» **Task item**
Repeat all of the records word for word, but skip any picture.

» **Data shown**
__________________________________________________
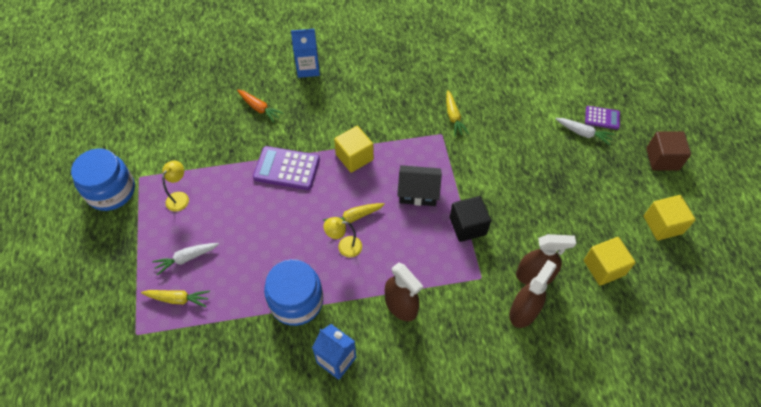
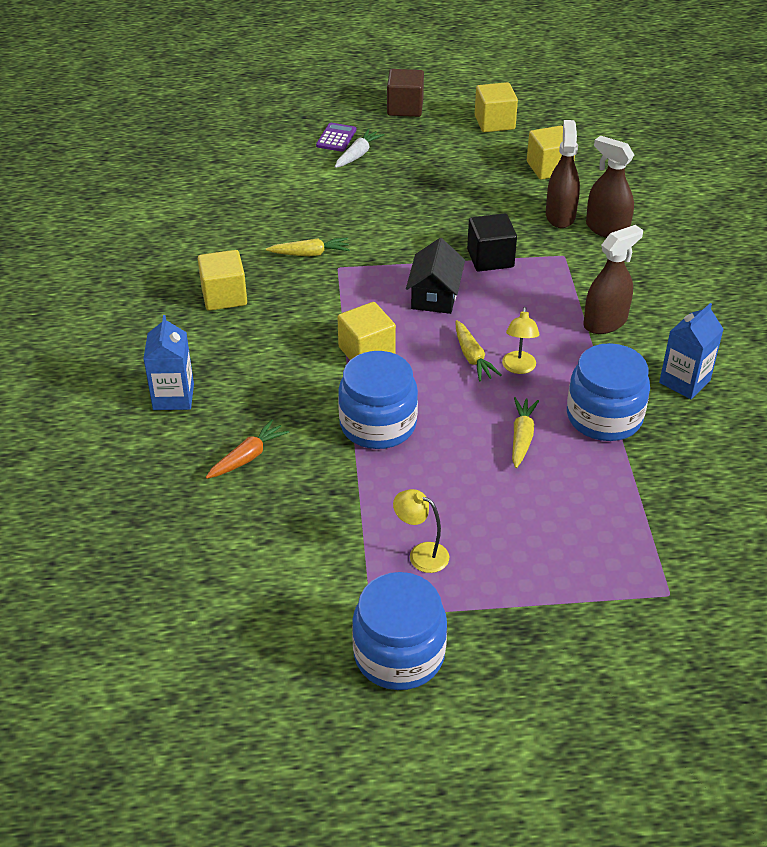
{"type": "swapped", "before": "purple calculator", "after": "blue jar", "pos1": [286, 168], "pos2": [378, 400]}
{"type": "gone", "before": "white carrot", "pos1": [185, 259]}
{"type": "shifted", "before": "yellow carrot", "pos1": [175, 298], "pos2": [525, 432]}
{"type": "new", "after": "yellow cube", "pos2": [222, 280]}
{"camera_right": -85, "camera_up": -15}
__________________________________________________
» **Output for this task**
{"type": "swapped", "before": "purple calculator", "after": "blue jar", "pos1": [286, 168], "pos2": [378, 400]}
{"type": "gone", "before": "white carrot", "pos1": [185, 259]}
{"type": "shifted", "before": "yellow carrot", "pos1": [175, 298], "pos2": [525, 432]}
{"type": "new", "after": "yellow cube", "pos2": [222, 280]}
{"camera_right": -85, "camera_up": -15}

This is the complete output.